** Extracted records follows **

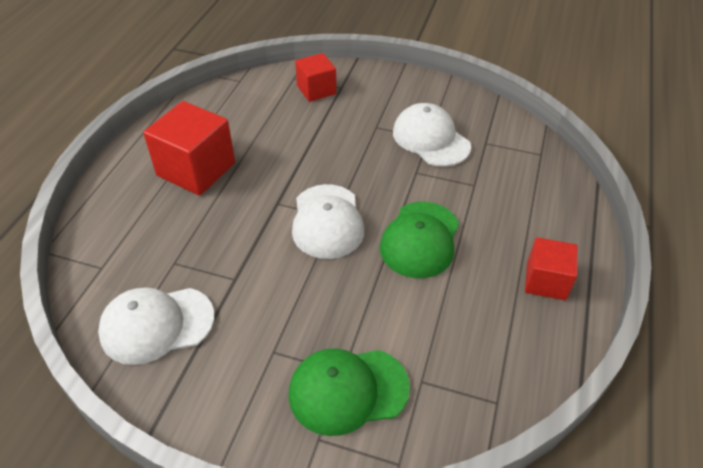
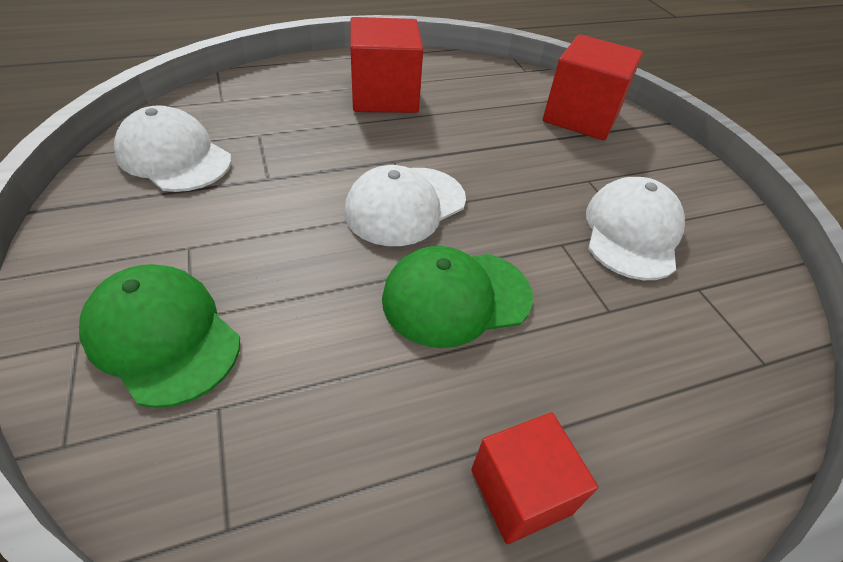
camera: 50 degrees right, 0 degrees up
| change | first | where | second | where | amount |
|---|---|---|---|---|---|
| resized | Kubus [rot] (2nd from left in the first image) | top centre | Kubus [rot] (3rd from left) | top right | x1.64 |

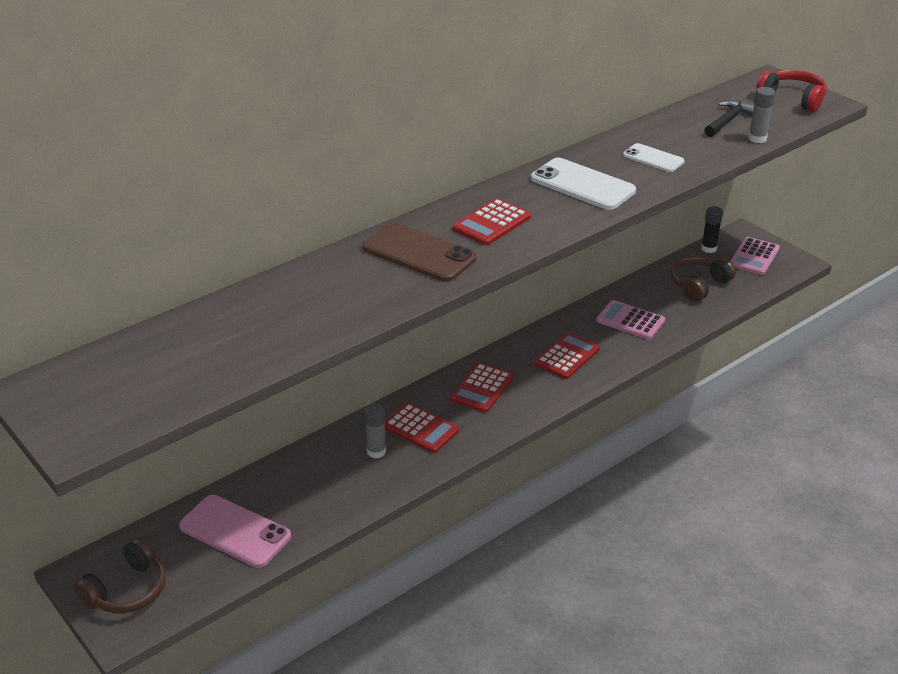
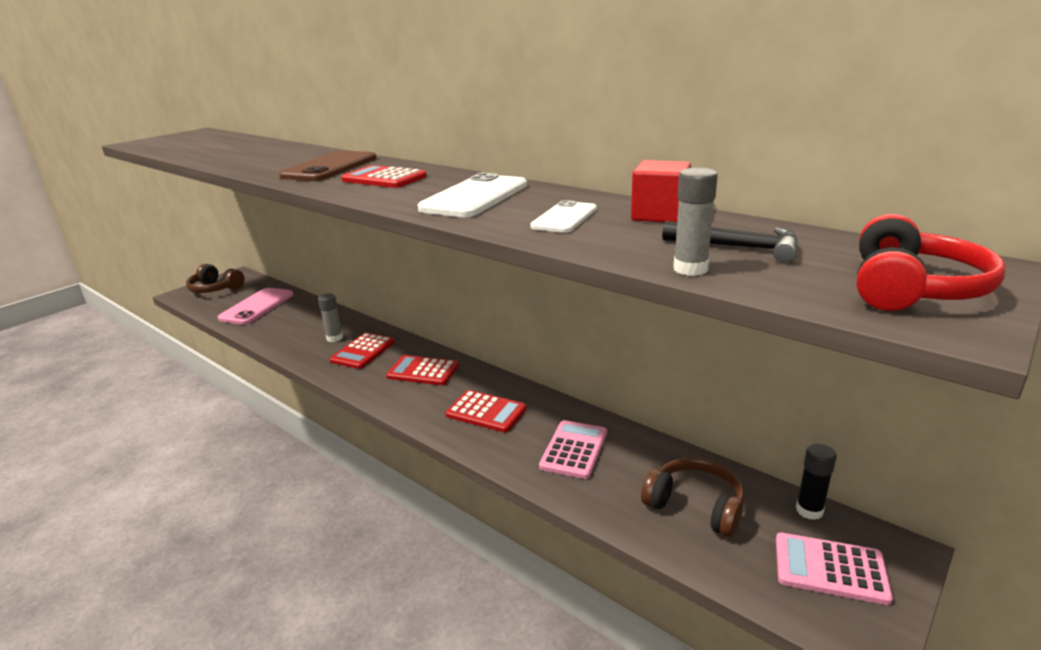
camera: 80 degrees right, 10 degrees down
| change | first | where | second | where | amount |
|---|---|---|---|---|---|
| added |  |  | Kubus [rot] | top centre |  |

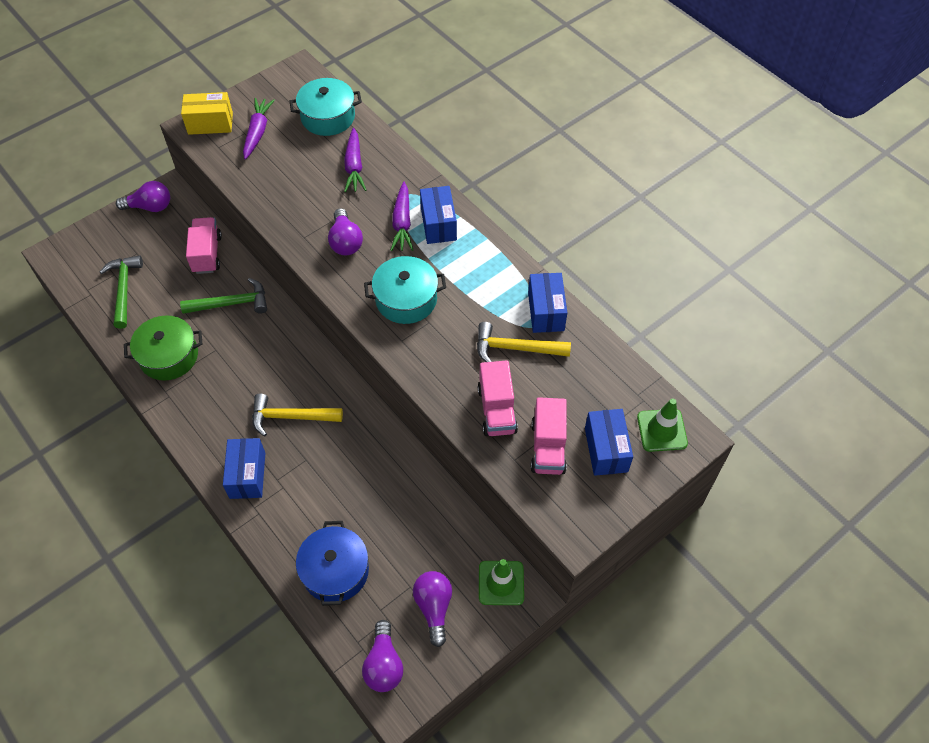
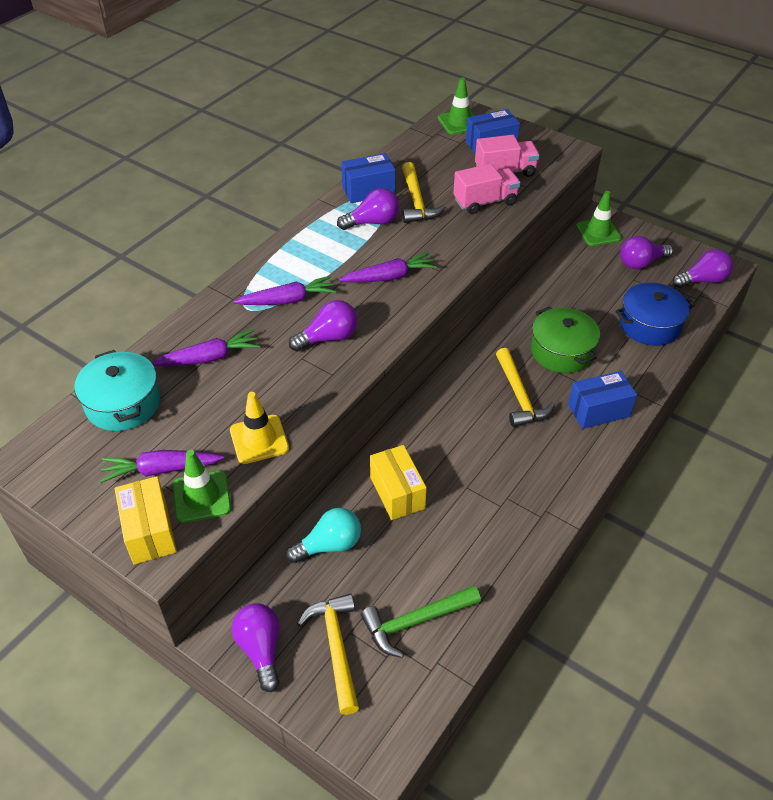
camera: 105 degrees left, 10 degrees down
| change | first | where | second | where | amount |
|---|---|---|---|---|---|
| removed | Schachtel [blau] (2nd from left) | top centre |  |  |  |
| added |  |  | Leitkegel [grün] (1st from left) | middle left |  |
| added |  |  | Leitkegel [gelb] | centre |  |
| added |  |  | Hammer [gelb] (1st from left) | bottom centre |  |
| added |  |  | Glühbirne [lila] (3rd from left) | top centre |  |
| moved | Kochtopf [grün] | middle left |  | middle right |  |
| replaced | Hammer [grün] (2nd from left) | middle left | Schachtel [gelb] (2nd from left) | centre |  |
| replaced | Lastwagen [rosa] (1st from left) | top left | Glühbirne [türkis] | bottom centre |  |
| replaced | Kochtopf [türkis] (2nd from left) | centre | Karotte [lila] (4th from left) | centre |  |

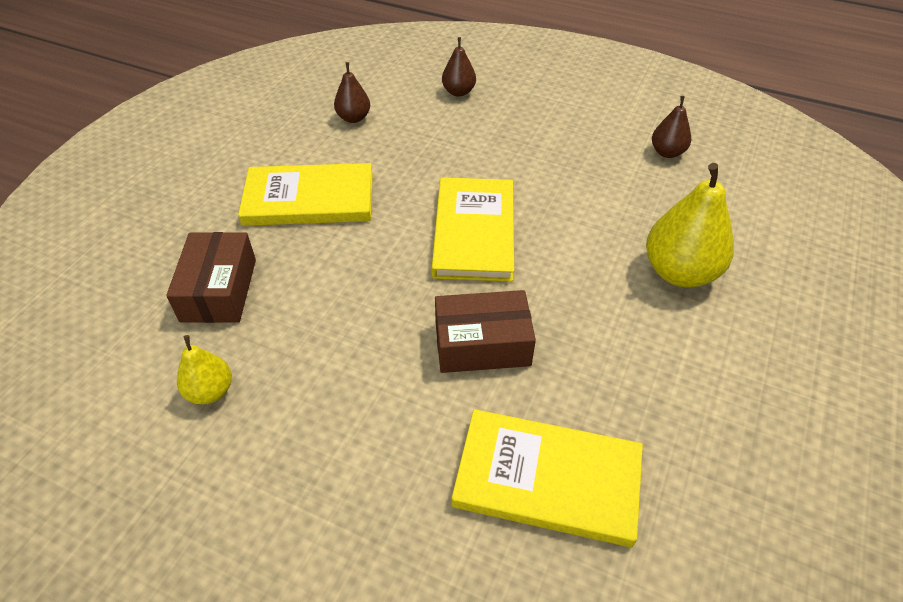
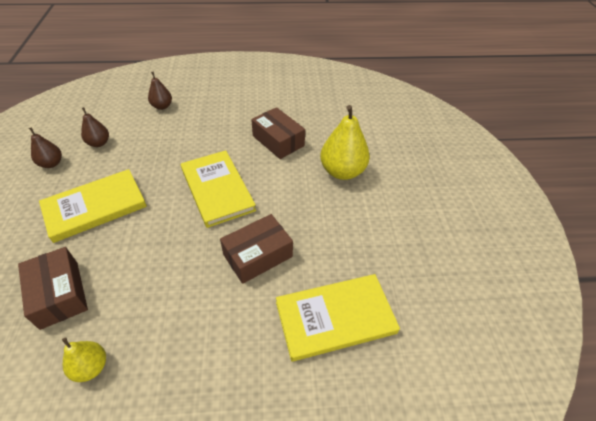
camera: 30 degrees left, 0 degrees up
| change | first | where | second | where | amount |
|---|---|---|---|---|---|
| added |  |  | Schachtel [braun] (3rd from left) | top centre |  |
| moved | Birne [braun] (3rd from left in the first image) | top right | Birne [braun] (1st from left) | middle left |  |

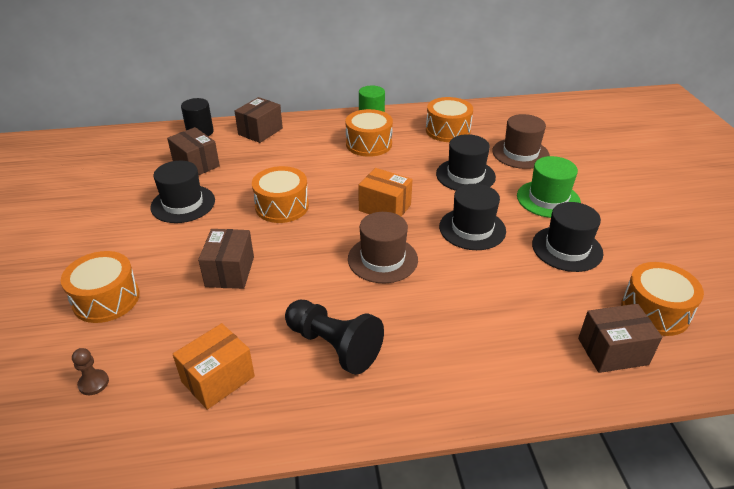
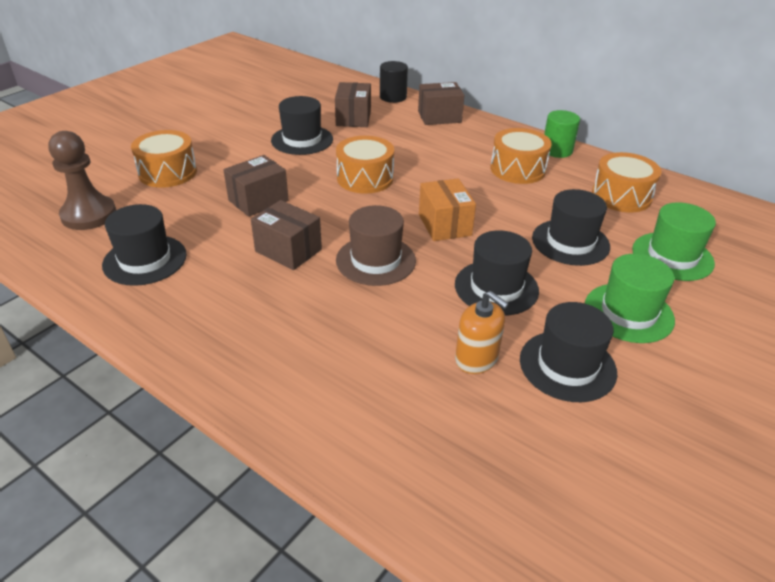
camera: 45 degrees right, 0 degrees up
| change | first | where | second | where | amount |
|---|---|---|---|---|---|
| removed | Bauer [schwarz] | bottom centre |  |  |  |
| removed | Trommel [orange] (5th from left) | middle right |  |  |  |
| added |  |  | Seifenspender [orange] | centre |  |
| moved | Schachtel [braun] (4th from left in the first image) | bottom right | Schachtel [braun] (2nd from left) | centre |  |
| replaced | Schachtel [orange] (1st from left) | bottom left | Hut [schwarz] (1st from left) | middle left |  |
| recoloured | Hut [braun] (2nd from left) | top right | Hut [grün] (2nd from left) | middle right |  |
| resized | Bauer [braun] | bottom left |  | top left | x2.13 |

** End of Extracted records **

Tally the lines above in which the string "Hammer" occurs, and give the total with nothing added.

2